**GIVEN DATA**
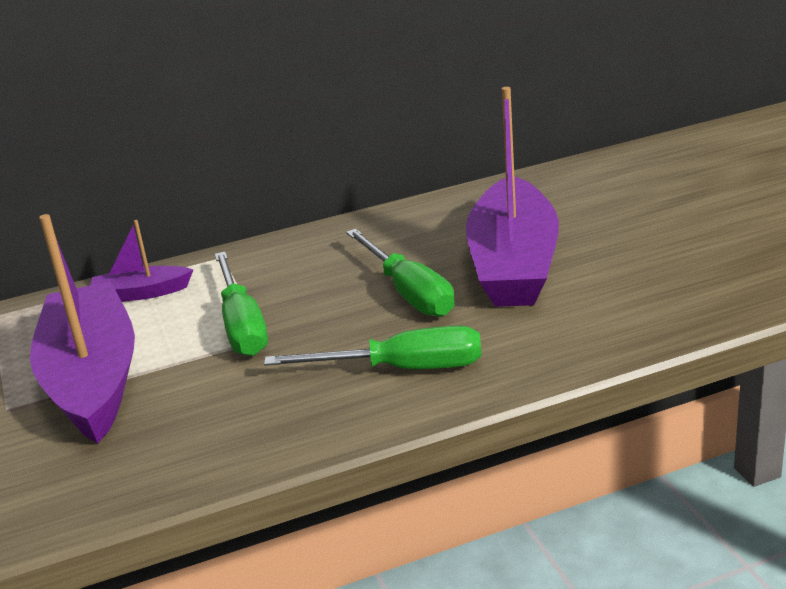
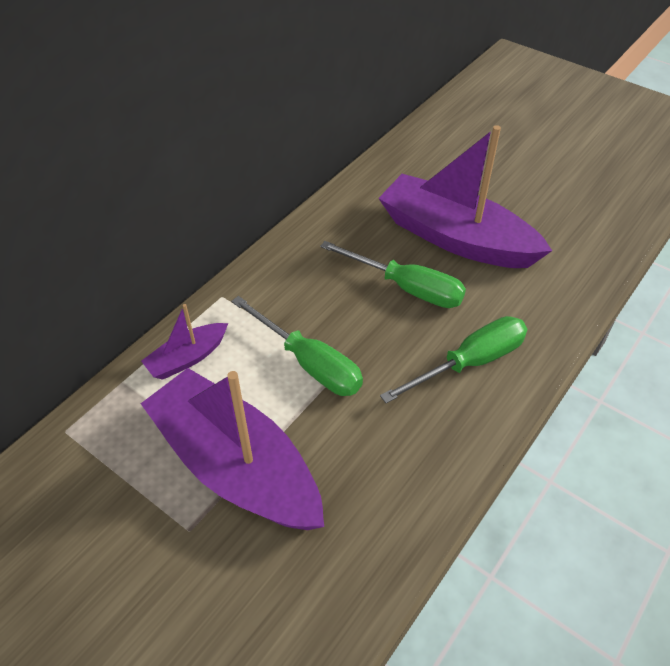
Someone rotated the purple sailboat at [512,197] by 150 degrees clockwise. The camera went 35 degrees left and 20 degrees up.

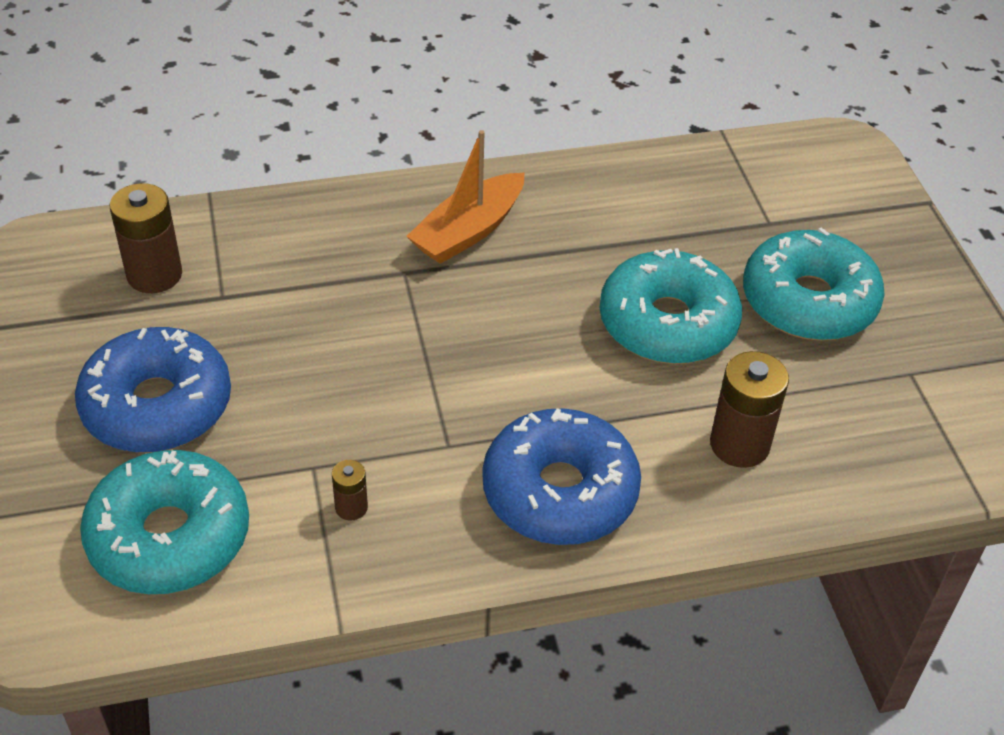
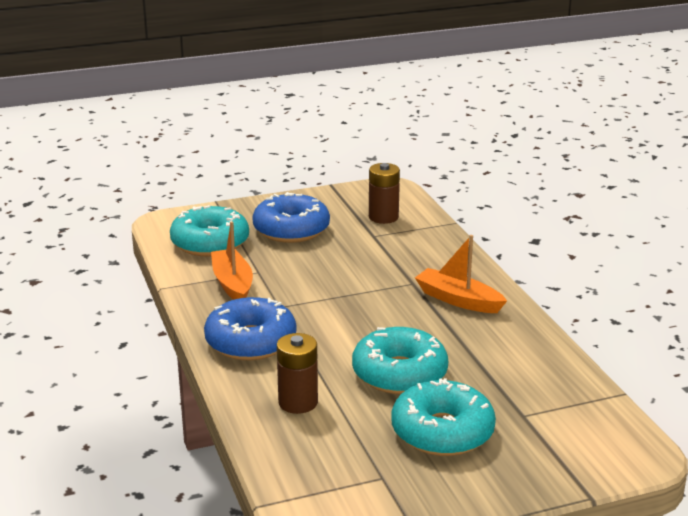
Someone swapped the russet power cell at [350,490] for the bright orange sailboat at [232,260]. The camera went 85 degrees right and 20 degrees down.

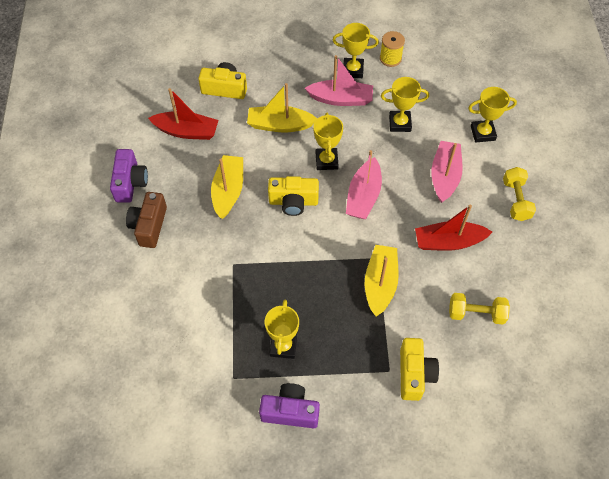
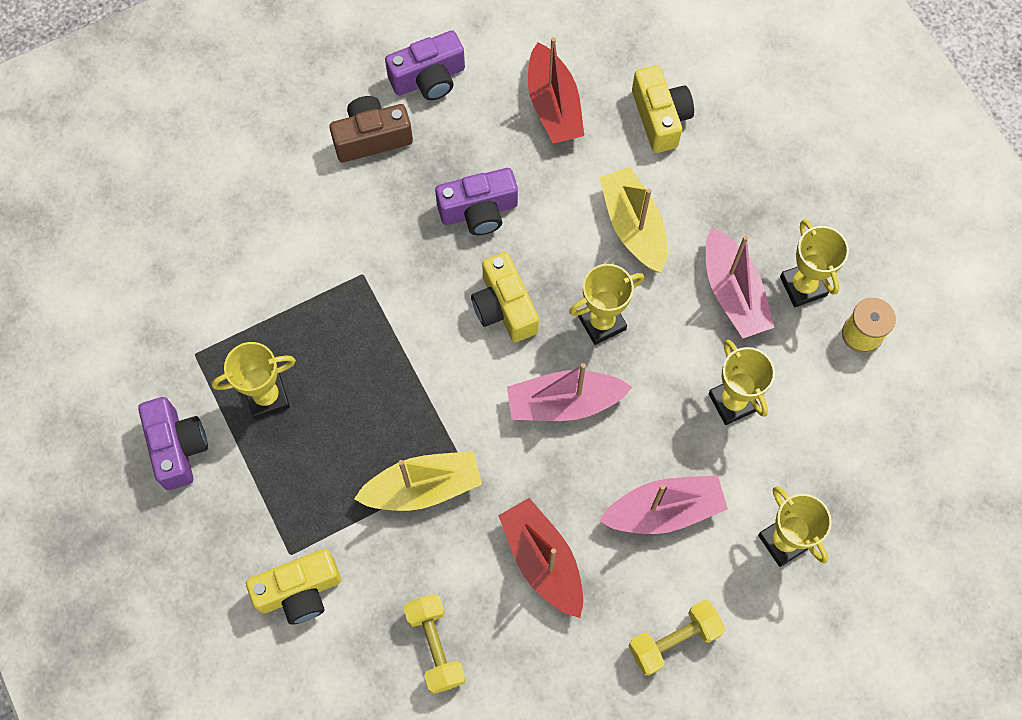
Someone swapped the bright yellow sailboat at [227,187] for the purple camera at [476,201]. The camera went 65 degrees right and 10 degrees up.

==

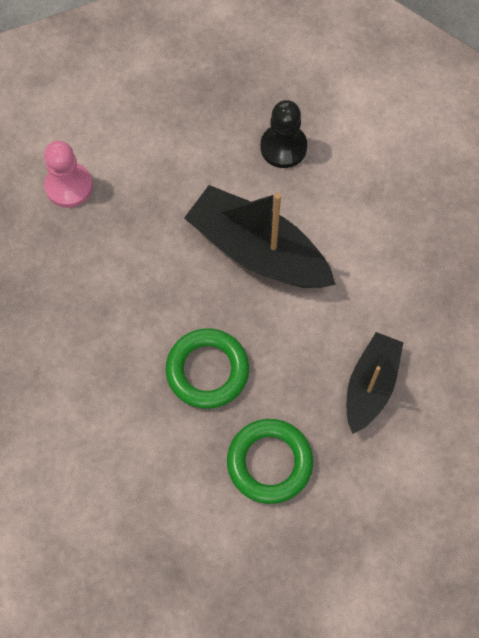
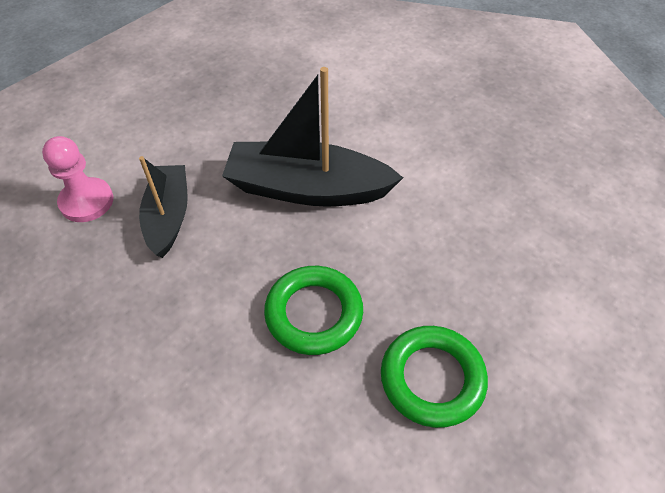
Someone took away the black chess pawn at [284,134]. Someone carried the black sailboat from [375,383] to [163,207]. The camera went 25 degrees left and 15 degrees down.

**BRIEF**
Please return the data above exactly as it stands from the line with "Someone rotated the" to the line with "Someone swapped the bright", keeping both of those lines but none of the pictures.

**REPLY TO THE TASK**
Someone rotated the purple sailboat at [512,197] by 150 degrees clockwise. The camera went 35 degrees left and 20 degrees up.

Someone swapped the russet power cell at [350,490] for the bright orange sailboat at [232,260]. The camera went 85 degrees right and 20 degrees down.

Someone swapped the bright yellow sailboat at [227,187] for the purple camera at [476,201]. The camera went 65 degrees right and 10 degrees up.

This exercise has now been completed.